_YOUR ASSIGNMENT_
What you return should be only the lines in the entries below between the one holding "white rectangle at" and the one holding "cyan triangle at", ends included, with every picture left out.

_INPUT MATERIAL_

________________________

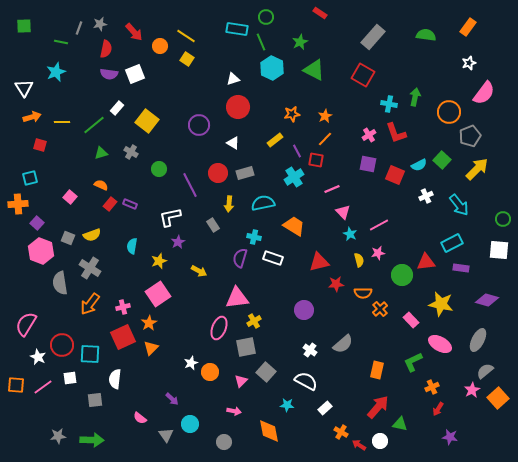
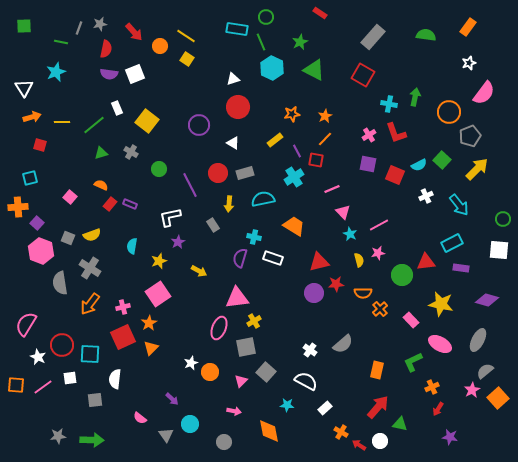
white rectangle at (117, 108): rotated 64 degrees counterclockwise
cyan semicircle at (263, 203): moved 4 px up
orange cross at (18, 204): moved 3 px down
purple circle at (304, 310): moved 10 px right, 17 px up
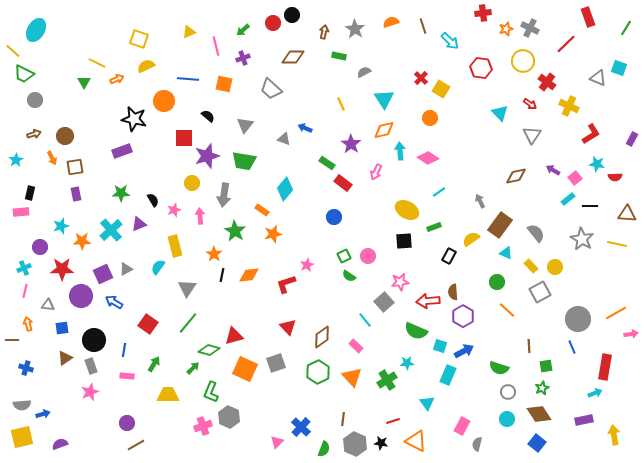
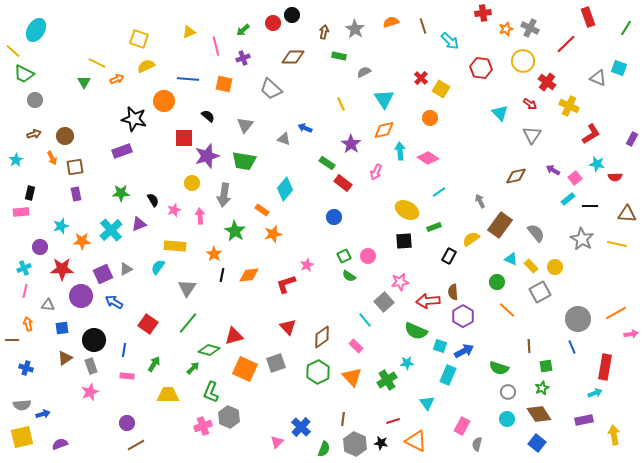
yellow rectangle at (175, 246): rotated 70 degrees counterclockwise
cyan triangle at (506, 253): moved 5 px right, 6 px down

________________________

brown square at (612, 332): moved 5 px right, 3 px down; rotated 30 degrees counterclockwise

________________________

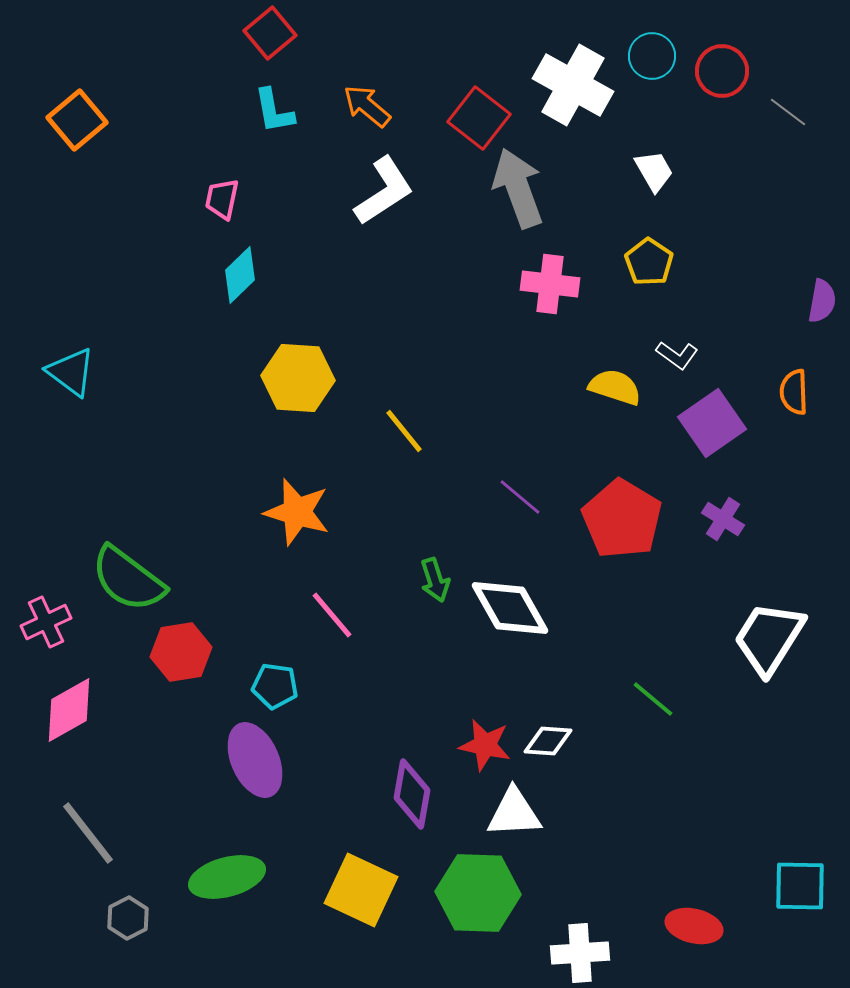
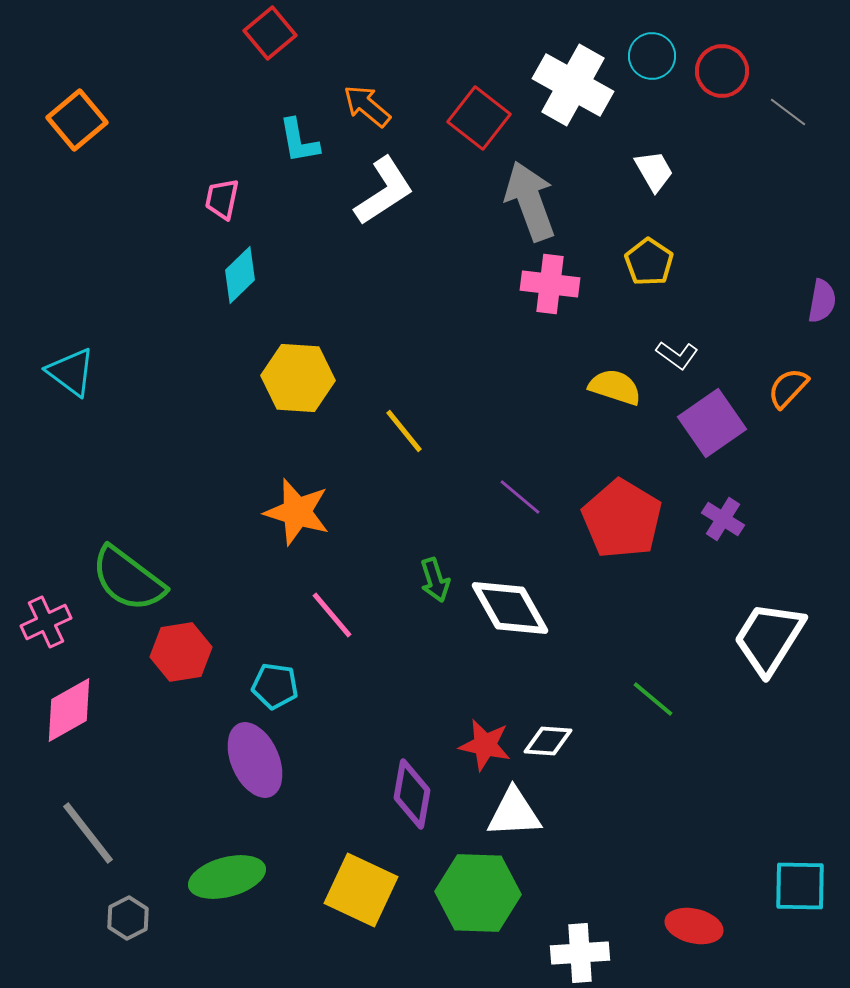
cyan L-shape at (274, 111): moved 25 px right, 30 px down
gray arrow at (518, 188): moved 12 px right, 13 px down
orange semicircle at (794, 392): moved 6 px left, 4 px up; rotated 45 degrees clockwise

________________________

_RESULT FOR THIS EXERCISE_
white rectangle at (117, 108): rotated 64 degrees counterclockwise
cyan semicircle at (263, 203): moved 4 px up
orange cross at (18, 204): moved 3 px down
purple circle at (304, 310): moved 10 px right, 17 px up
yellow rectangle at (175, 246): rotated 70 degrees counterclockwise
cyan triangle at (506, 253): moved 5 px right, 6 px down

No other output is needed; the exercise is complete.